(Data items)
——

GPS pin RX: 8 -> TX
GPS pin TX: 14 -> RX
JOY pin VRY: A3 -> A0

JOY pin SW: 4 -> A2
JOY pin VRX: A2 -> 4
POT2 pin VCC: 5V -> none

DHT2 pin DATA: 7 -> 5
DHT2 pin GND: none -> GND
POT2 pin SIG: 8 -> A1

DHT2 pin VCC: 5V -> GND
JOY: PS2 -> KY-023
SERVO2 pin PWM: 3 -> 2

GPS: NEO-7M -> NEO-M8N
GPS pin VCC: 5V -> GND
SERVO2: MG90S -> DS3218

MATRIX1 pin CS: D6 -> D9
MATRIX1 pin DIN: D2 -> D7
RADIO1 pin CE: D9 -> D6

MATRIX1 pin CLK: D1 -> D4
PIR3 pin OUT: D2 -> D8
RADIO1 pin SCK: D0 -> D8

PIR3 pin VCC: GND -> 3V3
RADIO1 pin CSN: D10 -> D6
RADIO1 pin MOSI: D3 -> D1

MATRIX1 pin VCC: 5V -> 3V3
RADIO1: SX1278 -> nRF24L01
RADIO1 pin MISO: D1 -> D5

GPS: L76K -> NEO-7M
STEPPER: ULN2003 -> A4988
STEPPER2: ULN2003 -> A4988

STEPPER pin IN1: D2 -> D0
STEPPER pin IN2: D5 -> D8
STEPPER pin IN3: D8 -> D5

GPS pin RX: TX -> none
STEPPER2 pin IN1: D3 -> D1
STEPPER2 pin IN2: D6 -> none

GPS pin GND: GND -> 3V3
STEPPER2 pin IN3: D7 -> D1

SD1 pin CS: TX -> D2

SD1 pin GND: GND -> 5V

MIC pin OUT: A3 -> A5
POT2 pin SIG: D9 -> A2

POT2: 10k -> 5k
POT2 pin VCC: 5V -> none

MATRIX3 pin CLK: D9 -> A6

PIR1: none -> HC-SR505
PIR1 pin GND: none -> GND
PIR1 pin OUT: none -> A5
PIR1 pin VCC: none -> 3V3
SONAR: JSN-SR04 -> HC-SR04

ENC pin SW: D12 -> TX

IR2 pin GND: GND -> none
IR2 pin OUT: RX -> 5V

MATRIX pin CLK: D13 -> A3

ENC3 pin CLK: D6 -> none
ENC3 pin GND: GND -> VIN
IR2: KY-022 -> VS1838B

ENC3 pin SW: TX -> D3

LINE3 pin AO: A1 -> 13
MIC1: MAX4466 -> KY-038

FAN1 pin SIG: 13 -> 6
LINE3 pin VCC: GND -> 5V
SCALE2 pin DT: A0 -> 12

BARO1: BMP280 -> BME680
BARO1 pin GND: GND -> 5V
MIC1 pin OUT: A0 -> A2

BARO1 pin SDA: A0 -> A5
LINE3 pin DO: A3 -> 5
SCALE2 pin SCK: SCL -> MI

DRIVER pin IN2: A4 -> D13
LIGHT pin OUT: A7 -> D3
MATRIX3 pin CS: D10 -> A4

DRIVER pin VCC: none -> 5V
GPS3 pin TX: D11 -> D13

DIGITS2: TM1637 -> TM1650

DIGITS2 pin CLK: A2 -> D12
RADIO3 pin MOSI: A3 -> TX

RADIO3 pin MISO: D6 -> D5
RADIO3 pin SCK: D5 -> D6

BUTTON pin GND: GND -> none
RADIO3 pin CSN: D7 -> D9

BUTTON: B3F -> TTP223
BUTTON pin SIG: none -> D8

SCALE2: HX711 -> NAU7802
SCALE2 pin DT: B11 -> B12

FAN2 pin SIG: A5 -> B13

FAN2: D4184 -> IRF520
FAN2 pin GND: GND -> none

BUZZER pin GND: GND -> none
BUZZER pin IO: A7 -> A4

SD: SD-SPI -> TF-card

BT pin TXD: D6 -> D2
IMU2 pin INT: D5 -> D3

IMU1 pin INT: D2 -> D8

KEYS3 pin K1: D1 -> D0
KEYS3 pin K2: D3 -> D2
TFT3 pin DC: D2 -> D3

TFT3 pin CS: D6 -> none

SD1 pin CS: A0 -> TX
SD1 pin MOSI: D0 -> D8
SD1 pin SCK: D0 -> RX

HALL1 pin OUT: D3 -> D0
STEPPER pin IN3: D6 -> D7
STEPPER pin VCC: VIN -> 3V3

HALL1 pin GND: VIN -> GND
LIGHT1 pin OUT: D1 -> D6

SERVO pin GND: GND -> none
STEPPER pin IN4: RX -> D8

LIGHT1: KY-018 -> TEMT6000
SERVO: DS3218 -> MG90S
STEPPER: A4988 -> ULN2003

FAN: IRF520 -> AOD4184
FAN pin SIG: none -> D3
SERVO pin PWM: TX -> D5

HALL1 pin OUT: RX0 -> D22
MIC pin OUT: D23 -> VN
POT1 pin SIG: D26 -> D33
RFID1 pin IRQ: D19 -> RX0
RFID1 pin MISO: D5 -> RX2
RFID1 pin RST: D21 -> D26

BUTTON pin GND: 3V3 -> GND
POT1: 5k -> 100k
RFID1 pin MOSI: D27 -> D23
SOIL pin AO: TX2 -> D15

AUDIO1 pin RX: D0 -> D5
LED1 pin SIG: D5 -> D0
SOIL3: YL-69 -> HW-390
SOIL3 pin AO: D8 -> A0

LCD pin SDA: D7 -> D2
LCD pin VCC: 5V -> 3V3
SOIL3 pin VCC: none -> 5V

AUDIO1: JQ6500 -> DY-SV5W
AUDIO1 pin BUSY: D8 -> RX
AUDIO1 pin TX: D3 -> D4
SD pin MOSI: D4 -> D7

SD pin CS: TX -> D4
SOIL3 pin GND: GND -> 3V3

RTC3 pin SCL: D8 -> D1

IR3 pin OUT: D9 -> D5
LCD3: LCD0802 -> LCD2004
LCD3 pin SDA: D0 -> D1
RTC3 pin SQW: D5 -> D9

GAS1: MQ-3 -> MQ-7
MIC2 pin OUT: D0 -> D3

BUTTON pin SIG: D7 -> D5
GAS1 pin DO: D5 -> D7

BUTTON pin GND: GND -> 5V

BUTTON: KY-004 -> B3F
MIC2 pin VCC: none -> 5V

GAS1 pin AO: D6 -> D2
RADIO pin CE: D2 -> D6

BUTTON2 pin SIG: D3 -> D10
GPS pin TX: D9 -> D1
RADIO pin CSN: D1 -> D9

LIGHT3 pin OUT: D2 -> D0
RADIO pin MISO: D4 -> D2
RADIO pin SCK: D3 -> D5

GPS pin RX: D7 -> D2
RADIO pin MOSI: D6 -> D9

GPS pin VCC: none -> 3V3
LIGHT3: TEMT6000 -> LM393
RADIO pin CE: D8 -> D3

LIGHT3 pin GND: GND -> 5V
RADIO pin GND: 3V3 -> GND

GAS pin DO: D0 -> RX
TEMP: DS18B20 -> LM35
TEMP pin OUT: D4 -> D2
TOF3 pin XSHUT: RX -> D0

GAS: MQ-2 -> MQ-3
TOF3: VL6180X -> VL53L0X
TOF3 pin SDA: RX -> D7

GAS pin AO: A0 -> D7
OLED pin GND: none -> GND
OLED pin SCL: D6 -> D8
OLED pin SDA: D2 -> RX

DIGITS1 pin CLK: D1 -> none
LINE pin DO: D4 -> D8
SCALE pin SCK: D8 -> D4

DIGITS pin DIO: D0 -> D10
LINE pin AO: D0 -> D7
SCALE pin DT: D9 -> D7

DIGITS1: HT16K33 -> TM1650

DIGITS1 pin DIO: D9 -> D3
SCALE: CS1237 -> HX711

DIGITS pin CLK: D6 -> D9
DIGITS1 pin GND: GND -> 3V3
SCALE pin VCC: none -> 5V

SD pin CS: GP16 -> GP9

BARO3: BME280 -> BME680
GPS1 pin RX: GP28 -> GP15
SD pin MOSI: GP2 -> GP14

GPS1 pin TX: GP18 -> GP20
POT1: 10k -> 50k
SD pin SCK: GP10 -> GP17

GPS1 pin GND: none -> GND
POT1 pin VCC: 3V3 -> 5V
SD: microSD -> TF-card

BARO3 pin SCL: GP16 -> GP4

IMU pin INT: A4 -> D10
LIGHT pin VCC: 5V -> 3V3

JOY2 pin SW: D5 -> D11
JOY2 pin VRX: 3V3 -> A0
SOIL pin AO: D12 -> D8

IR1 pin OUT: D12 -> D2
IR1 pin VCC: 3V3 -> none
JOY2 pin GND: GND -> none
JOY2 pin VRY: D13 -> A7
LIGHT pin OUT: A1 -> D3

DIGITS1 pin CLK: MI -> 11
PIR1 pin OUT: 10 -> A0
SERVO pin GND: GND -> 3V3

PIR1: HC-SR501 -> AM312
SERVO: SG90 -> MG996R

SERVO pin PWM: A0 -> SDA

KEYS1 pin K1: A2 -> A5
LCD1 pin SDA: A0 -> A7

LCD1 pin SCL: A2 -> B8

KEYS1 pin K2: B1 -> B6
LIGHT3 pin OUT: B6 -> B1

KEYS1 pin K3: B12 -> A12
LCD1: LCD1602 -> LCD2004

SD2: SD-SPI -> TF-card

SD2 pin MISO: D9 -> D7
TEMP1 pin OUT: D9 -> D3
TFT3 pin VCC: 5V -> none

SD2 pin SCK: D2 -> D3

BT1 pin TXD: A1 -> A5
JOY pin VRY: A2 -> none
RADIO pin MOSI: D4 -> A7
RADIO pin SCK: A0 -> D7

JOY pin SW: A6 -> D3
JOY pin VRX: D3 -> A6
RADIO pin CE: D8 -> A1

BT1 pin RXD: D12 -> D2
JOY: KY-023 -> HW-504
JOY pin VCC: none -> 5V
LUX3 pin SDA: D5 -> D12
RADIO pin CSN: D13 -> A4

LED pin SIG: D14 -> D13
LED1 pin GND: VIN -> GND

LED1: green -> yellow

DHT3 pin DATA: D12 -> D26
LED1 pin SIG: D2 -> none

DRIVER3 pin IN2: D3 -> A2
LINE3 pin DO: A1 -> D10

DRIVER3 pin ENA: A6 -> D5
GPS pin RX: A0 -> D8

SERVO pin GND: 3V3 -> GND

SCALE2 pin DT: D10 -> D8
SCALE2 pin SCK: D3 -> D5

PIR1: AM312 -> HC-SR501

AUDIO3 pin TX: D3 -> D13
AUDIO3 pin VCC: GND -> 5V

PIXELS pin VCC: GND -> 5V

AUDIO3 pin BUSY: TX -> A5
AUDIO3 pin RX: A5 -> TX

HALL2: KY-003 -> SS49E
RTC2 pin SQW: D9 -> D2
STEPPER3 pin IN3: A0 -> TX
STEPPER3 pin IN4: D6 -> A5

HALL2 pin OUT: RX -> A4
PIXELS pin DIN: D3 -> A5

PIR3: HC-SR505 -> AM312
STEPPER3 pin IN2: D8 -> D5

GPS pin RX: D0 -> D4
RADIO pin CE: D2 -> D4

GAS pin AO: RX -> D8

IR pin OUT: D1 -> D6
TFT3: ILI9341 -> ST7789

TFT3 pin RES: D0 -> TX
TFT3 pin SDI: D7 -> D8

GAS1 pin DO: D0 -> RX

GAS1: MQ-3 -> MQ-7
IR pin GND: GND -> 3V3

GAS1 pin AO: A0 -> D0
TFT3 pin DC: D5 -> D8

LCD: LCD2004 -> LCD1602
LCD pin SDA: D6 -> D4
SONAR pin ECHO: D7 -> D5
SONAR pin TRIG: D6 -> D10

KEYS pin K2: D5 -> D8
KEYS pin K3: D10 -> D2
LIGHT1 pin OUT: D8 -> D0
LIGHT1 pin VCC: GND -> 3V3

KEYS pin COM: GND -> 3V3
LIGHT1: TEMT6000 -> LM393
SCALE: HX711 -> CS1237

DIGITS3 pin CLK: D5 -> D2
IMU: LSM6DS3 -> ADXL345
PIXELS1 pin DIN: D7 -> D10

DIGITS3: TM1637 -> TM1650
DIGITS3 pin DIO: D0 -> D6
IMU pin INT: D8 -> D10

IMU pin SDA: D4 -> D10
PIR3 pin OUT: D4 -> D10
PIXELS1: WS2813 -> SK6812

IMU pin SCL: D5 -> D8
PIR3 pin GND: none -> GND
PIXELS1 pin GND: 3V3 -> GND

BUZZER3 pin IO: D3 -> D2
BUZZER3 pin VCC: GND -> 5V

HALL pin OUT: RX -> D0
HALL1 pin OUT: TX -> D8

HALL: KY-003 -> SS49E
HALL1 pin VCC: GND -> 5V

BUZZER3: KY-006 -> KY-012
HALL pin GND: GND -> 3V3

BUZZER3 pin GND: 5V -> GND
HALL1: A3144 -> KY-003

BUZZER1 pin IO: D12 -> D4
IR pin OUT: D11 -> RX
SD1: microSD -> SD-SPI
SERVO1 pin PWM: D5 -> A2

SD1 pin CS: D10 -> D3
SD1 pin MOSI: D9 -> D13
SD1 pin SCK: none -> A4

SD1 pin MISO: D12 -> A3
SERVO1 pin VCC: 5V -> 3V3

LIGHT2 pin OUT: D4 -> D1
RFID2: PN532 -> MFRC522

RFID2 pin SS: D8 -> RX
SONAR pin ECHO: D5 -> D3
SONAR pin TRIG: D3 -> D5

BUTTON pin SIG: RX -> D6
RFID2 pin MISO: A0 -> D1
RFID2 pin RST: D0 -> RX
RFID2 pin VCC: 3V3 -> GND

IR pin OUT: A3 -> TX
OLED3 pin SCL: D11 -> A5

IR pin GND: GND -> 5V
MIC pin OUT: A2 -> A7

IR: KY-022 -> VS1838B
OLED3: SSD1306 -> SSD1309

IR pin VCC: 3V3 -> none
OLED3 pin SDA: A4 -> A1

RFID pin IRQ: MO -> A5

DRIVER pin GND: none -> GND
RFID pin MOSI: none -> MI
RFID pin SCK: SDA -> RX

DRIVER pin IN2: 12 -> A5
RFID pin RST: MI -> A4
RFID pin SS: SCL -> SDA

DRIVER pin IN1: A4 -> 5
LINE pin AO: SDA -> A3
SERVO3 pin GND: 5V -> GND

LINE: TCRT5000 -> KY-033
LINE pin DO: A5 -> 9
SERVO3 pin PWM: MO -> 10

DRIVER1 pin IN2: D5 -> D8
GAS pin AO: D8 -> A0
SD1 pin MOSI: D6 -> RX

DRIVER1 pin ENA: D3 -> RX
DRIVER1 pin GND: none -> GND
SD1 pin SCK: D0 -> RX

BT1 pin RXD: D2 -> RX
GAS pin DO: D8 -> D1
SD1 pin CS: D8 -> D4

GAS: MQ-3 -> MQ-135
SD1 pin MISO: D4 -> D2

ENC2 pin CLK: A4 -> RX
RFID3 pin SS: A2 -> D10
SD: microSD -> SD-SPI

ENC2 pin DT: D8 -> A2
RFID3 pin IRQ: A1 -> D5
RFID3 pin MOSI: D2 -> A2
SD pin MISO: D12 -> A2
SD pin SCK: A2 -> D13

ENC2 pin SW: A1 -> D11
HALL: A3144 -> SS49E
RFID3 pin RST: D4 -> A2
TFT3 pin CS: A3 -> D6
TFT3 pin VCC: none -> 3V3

——

> **Directions for this task**
Would you retype the lines above from the one with "AUDIO3 pin TX: D3 -> D13" down to the one with "HALL2 pin OUT: RX -> A4", word for word, both ends included and no other lines?

> **The answer**
AUDIO3 pin TX: D3 -> D13
AUDIO3 pin VCC: GND -> 5V

PIXELS pin VCC: GND -> 5V

AUDIO3 pin BUSY: TX -> A5
AUDIO3 pin RX: A5 -> TX

HALL2: KY-003 -> SS49E
RTC2 pin SQW: D9 -> D2
STEPPER3 pin IN3: A0 -> TX
STEPPER3 pin IN4: D6 -> A5

HALL2 pin OUT: RX -> A4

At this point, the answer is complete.